### [Your goal]
Every line of the listing belongs in your answer exactly as written; the images do not.

### [Supplied material]
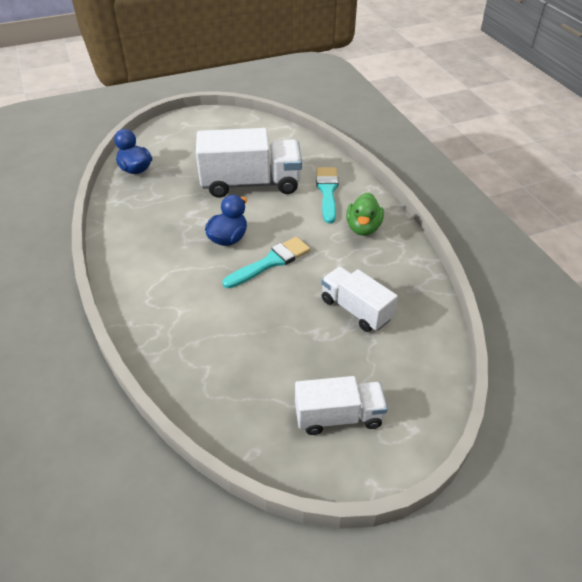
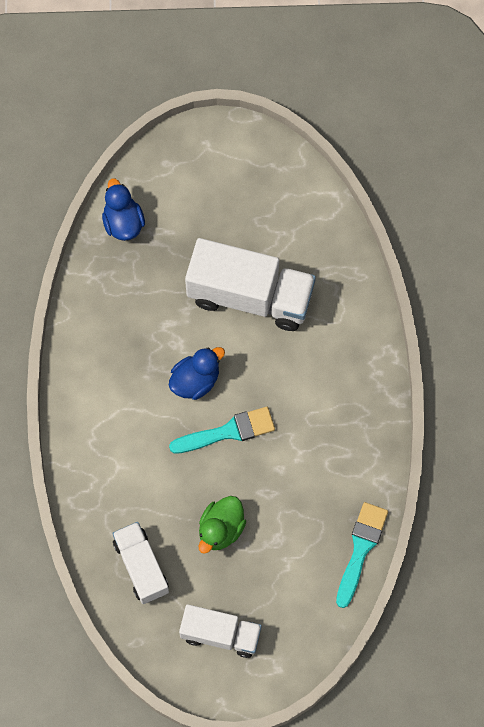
camera: 20 degrees right, 25 degrees up
(327, 191) = (333, 340): turquoise brush -> turquoise brush (361, 549)
(356, 309) = (287, 525): white truck -> white truck (141, 567)
(363, 228) = (347, 414): green duck -> green duck (221, 529)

### [Solution for this exercise]
camera: 20 degrees right, 25 degrees up
(327, 191) = (333, 340): turquoise brush -> turquoise brush (361, 549)
(356, 309) = (287, 525): white truck -> white truck (141, 567)
(363, 228) = (347, 414): green duck -> green duck (221, 529)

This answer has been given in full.